Return every record below exactly as given, images excluded.
######
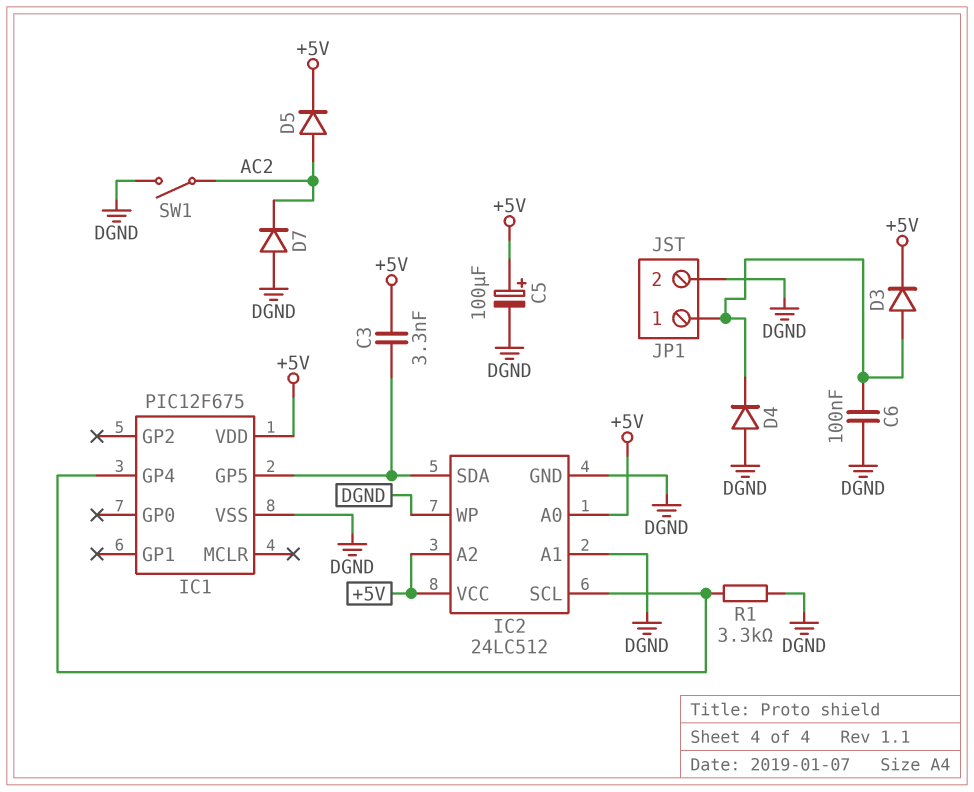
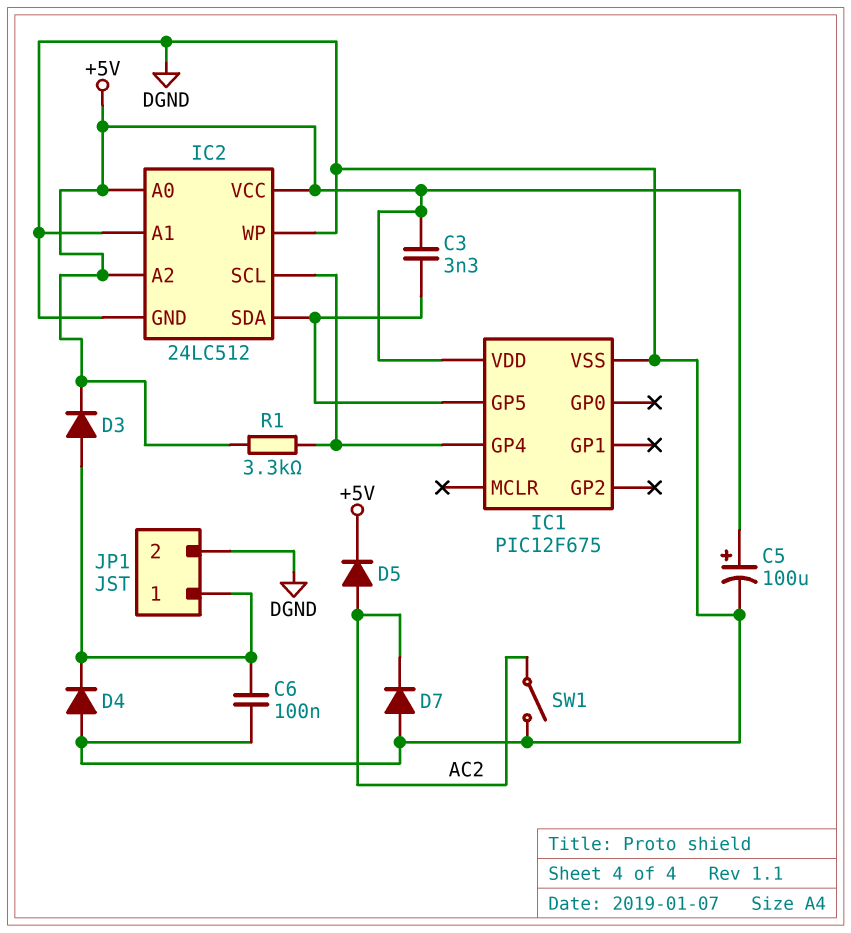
R1: 3.3k (DGND, IC1/GP4) -> 3.3k (+5V, IC1/GP4)

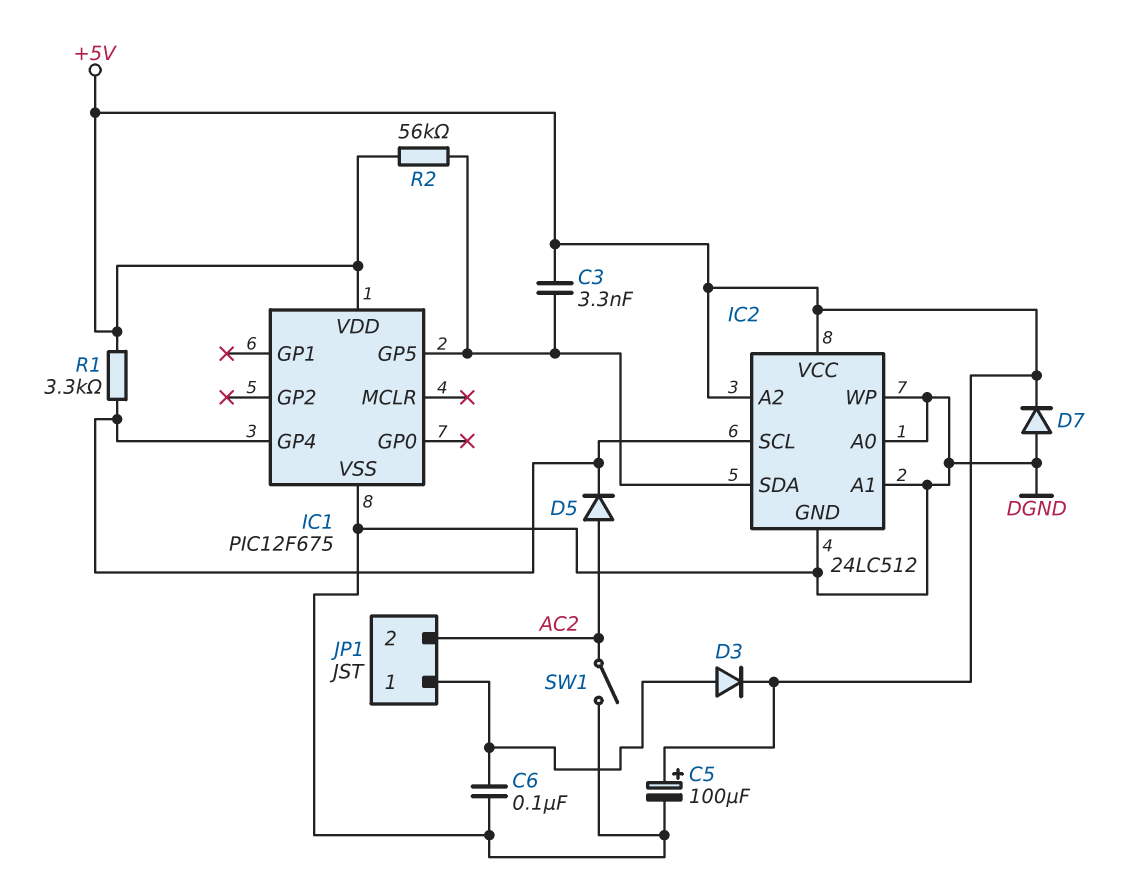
D4: diode (A DGND, K JP1/1) -> none
D5: diode (A AC2, K +5V) -> diode (A AC2, K IC1/GP4)
D7: diode (A DGND, K AC2) -> diode (A DGND, K +5V)
IC2 pin A0: +5V -> DGND
JP1 pin 2: DGND -> AC2
R2: none -> 56k (+5V, IC1/GP5)

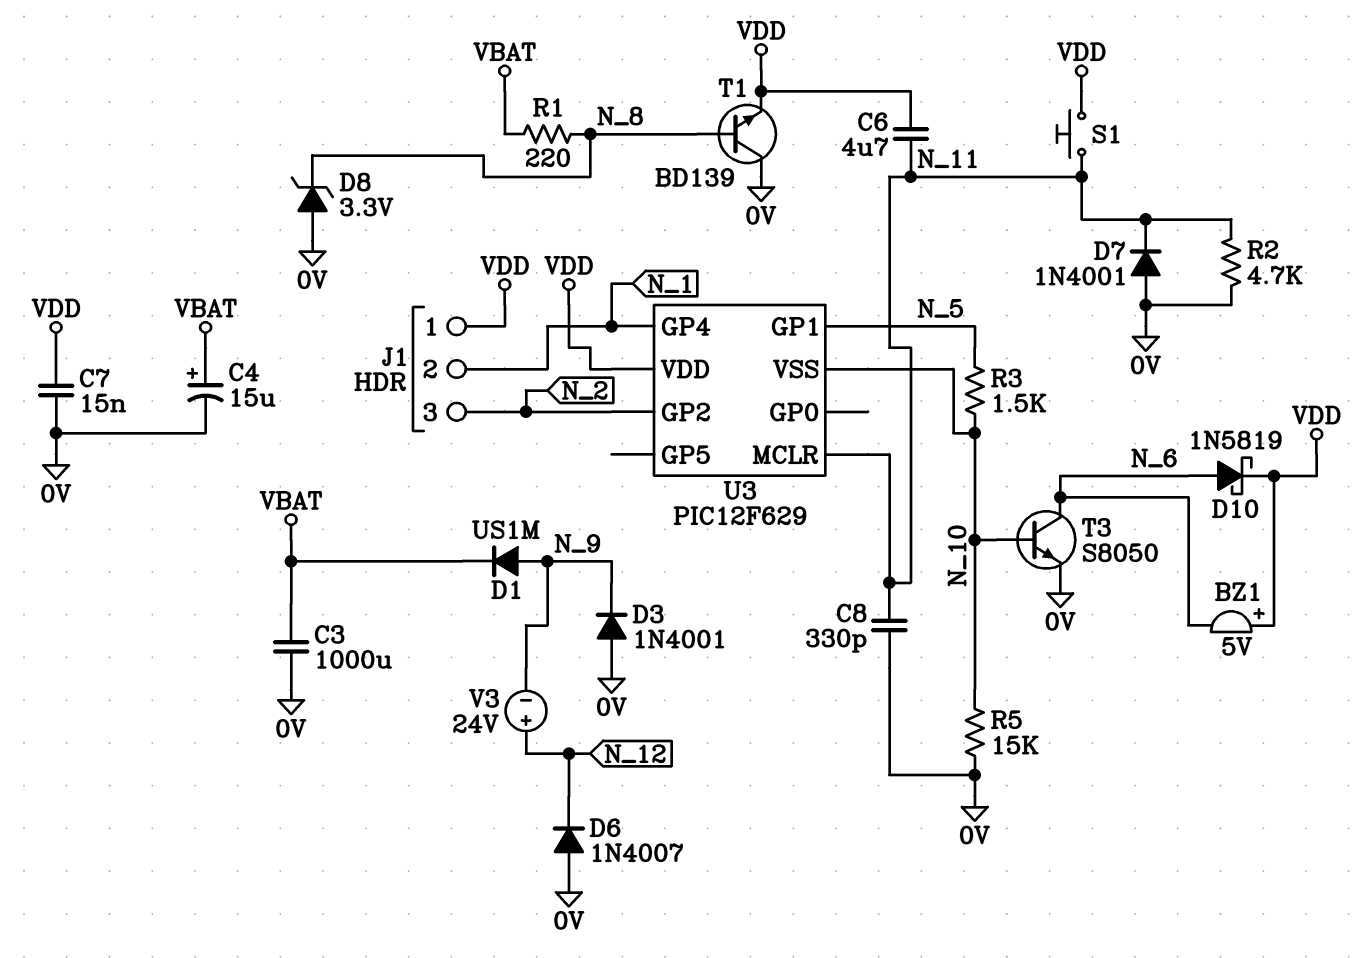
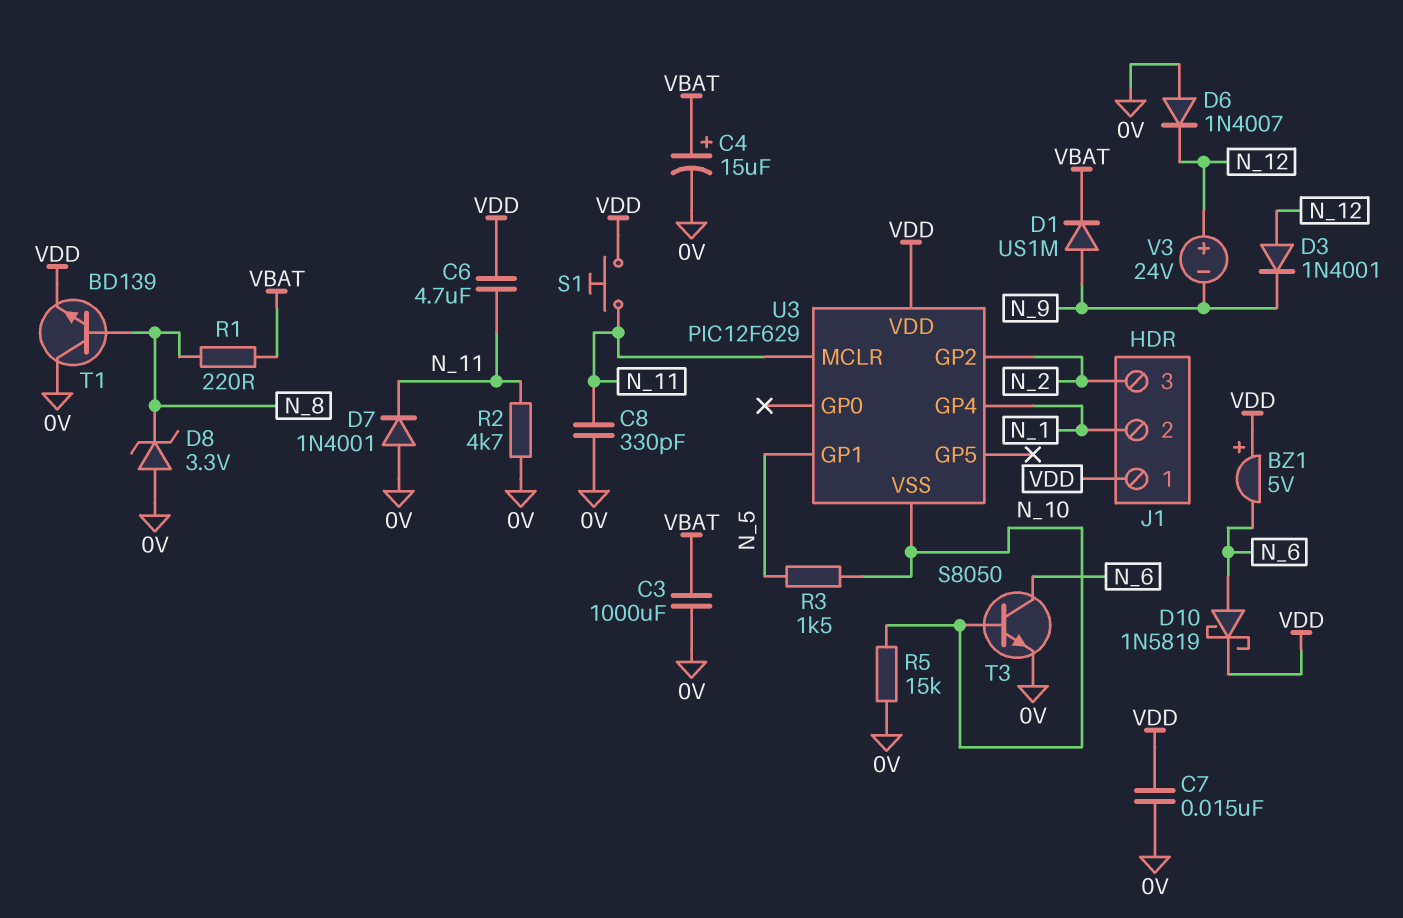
D3: diode 1N4001 (A 0V, K N_9) -> diode 1N4001 (A N_12, K N_9)

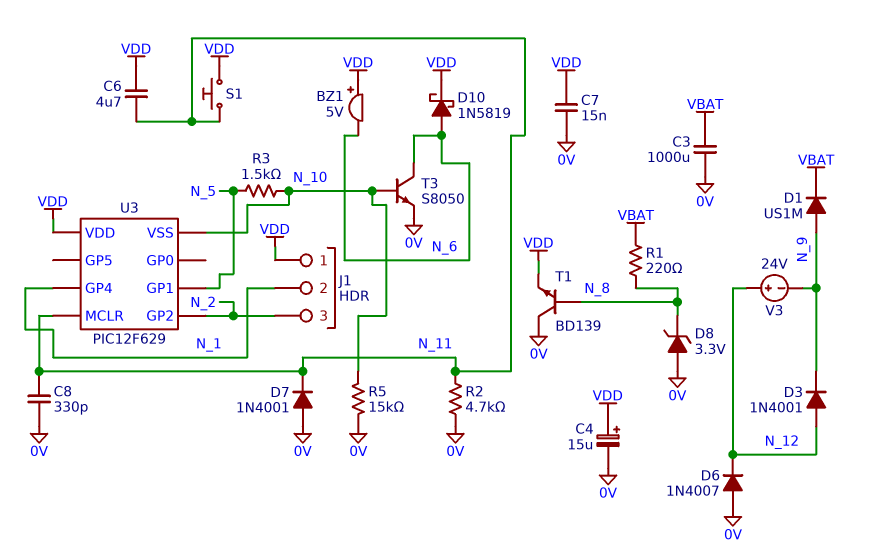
C4: 15uF (plus VBAT, minus 0V) -> 15uF (plus VDD, minus 0V)

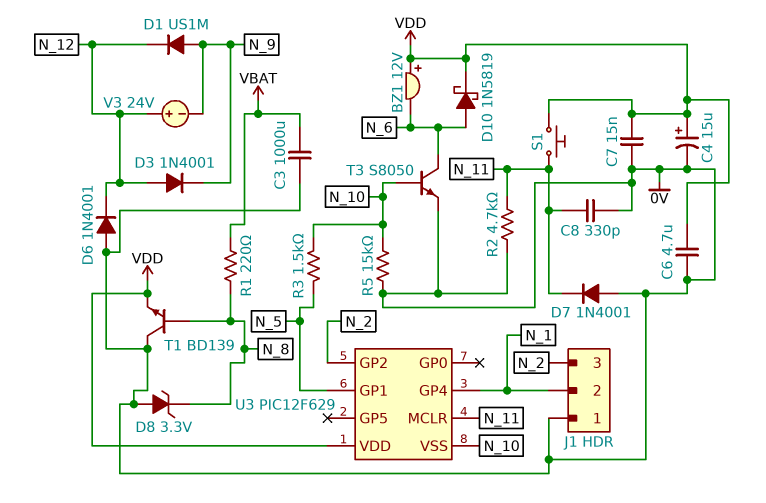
BZ1: buzzer 5V (plus VDD, minus N_6) -> buzzer 12V (plus VDD, minus N_6)
C6: 4.7uF (N_11, VDD) -> 4.7uF (0V, VDD)
D1: diode US1M (A N_9, K VBAT) -> diode US1M (A N_9, K N_12)
D6: diode 1N4007 (A 0V, K N_12) -> diode 1N4001 (A 0V, K N_12)
J1 pin 1: VDD -> 0V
######
Exercise response:
R1: 3.3k (DGND, IC1/GP4) -> 3.3k (+5V, IC1/GP4)

D4: diode (A DGND, K JP1/1) -> none
D5: diode (A AC2, K +5V) -> diode (A AC2, K IC1/GP4)
D7: diode (A DGND, K AC2) -> diode (A DGND, K +5V)
IC2 pin A0: +5V -> DGND
JP1 pin 2: DGND -> AC2
R2: none -> 56k (+5V, IC1/GP5)

D3: diode 1N4001 (A 0V, K N_9) -> diode 1N4001 (A N_12, K N_9)

C4: 15uF (plus VBAT, minus 0V) -> 15uF (plus VDD, minus 0V)

BZ1: buzzer 5V (plus VDD, minus N_6) -> buzzer 12V (plus VDD, minus N_6)
C6: 4.7uF (N_11, VDD) -> 4.7uF (0V, VDD)
D1: diode US1M (A N_9, K VBAT) -> diode US1M (A N_9, K N_12)
D6: diode 1N4007 (A 0V, K N_12) -> diode 1N4001 (A 0V, K N_12)
J1 pin 1: VDD -> 0V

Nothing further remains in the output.